# SOURCE DATA
+ + +

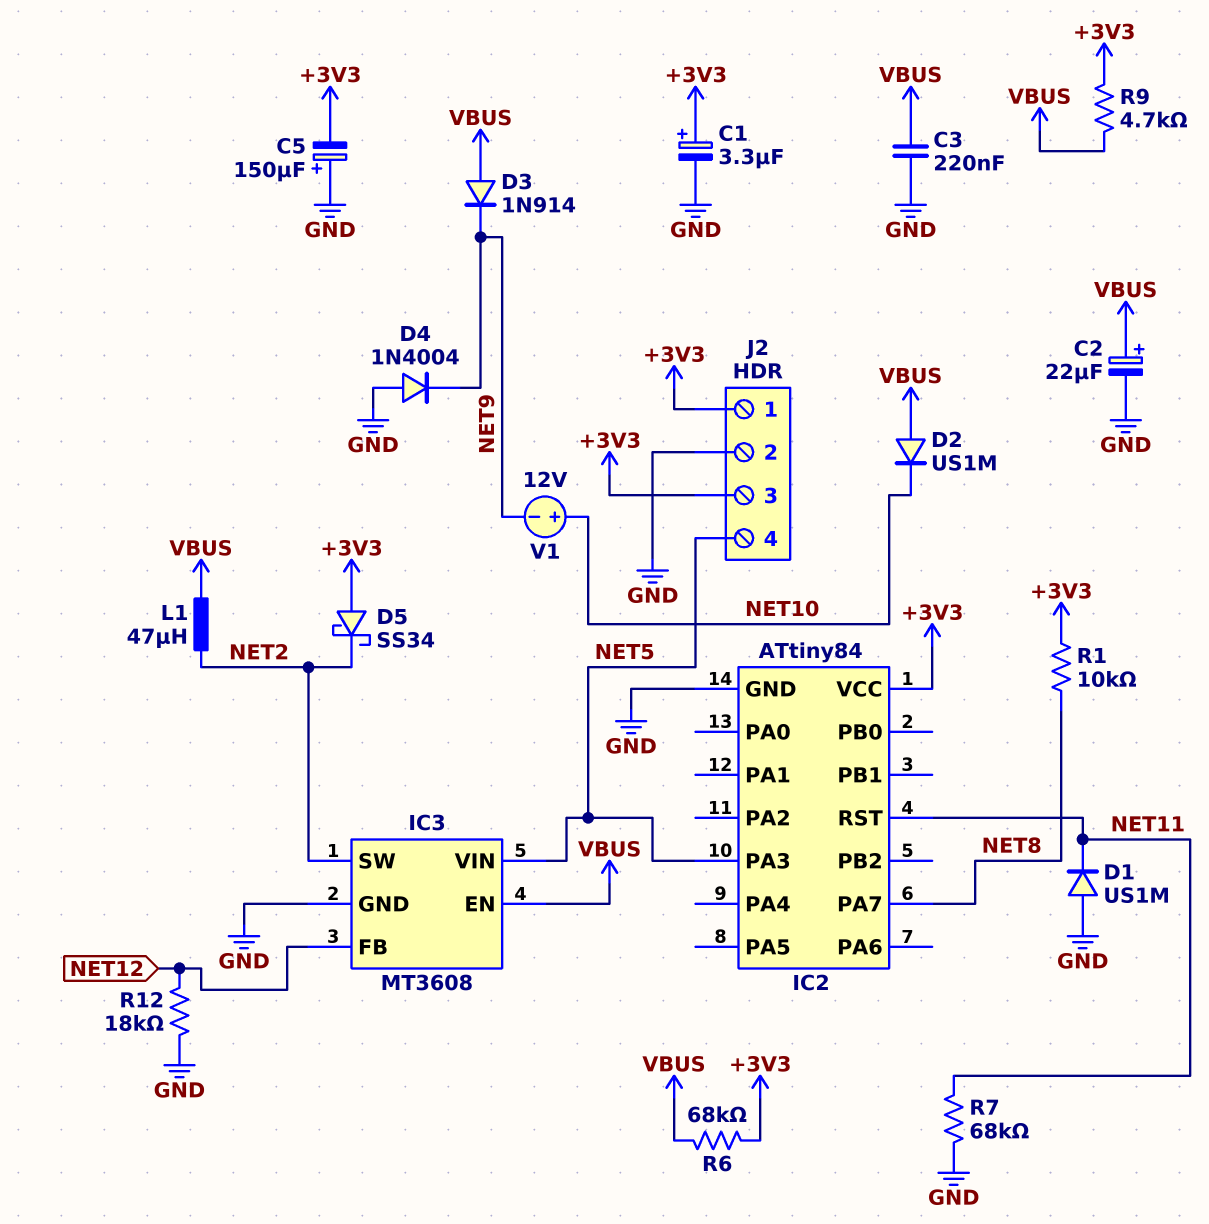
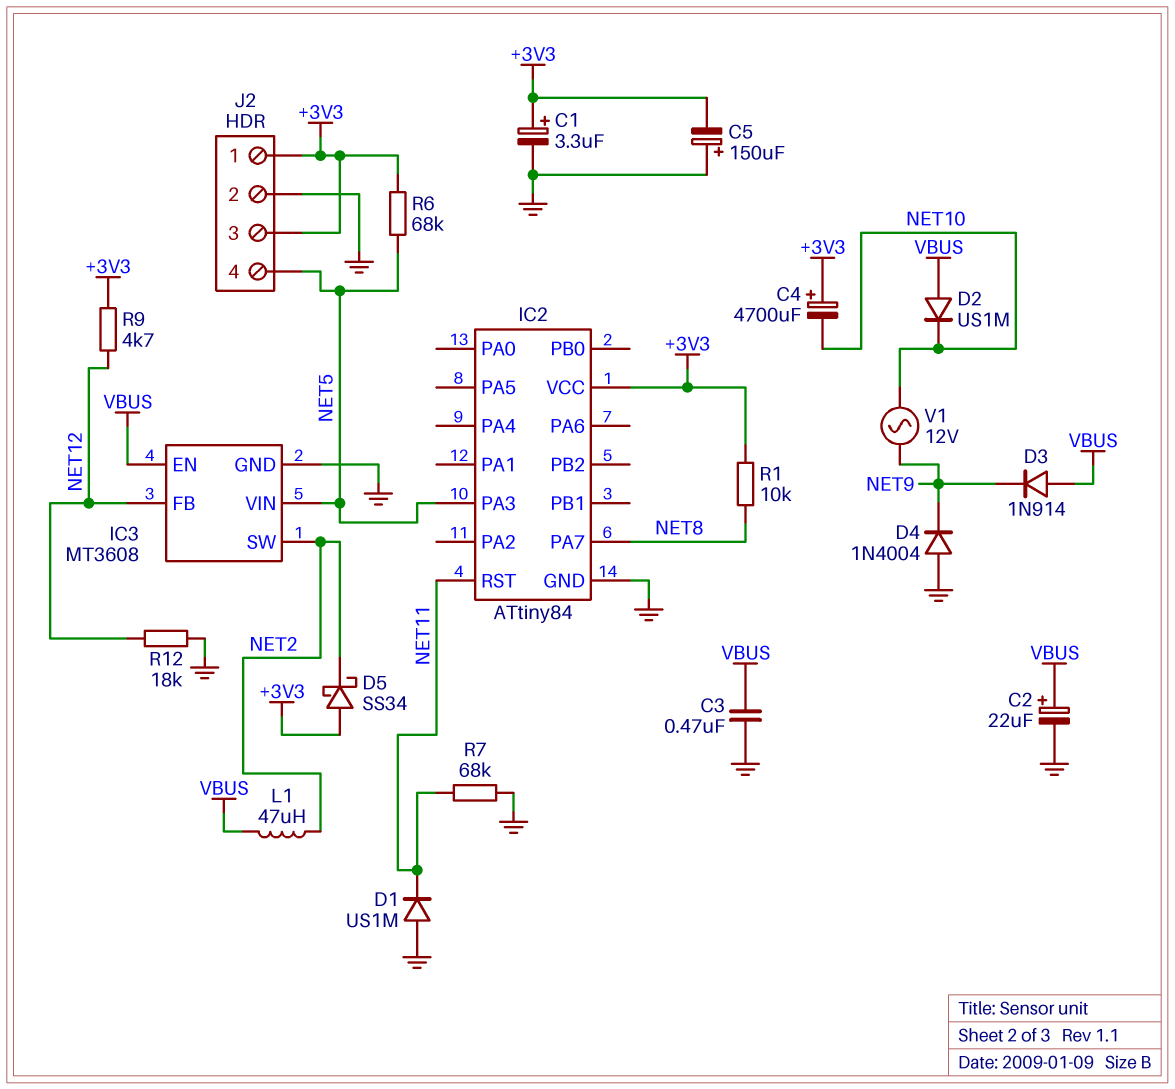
C3: 220nF (GND, VBUS) -> 470nF (GND, VBUS)
C4: none -> 4700uF (plus +3V3, minus NET10)
R6: 68k (+3V3, VBUS) -> 68k (+3V3, NET5)
R9: 4.7k (+3V3, VBUS) -> 4.7k (+3V3, NET12)
V1: 12V (plus NET10, minus NET9) -> AC 12V (NET9, NET10)

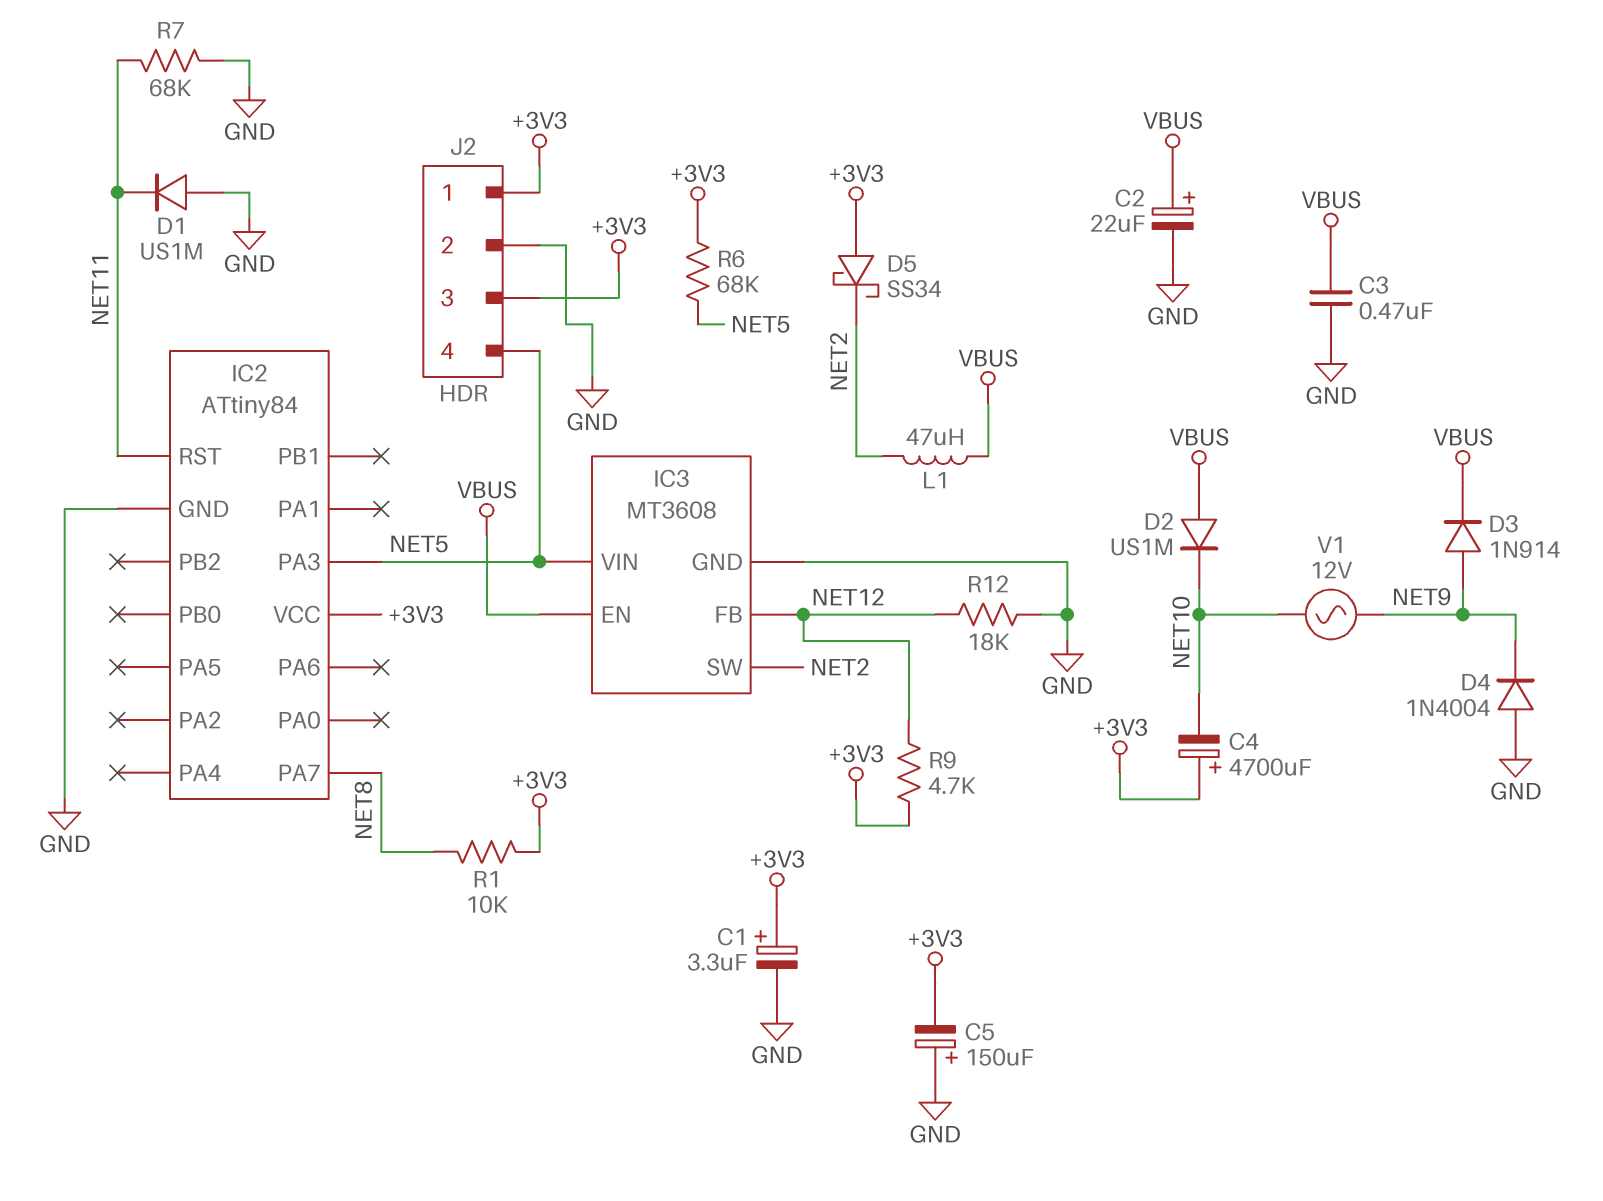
D3: diode 1N914 (A VBUS, K NET9) -> diode 1N914 (A NET9, K VBUS)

+ + +

# YOUR TASK
Identify each line in the entries with the word "VBUS" and copy it.

# REPLY TO THE EXERCISE
C3: 220nF (GND, VBUS) -> 470nF (GND, VBUS)
R6: 68k (+3V3, VBUS) -> 68k (+3V3, NET5)
R9: 4.7k (+3V3, VBUS) -> 4.7k (+3V3, NET12)
D3: diode 1N914 (A VBUS, K NET9) -> diode 1N914 (A NET9, K VBUS)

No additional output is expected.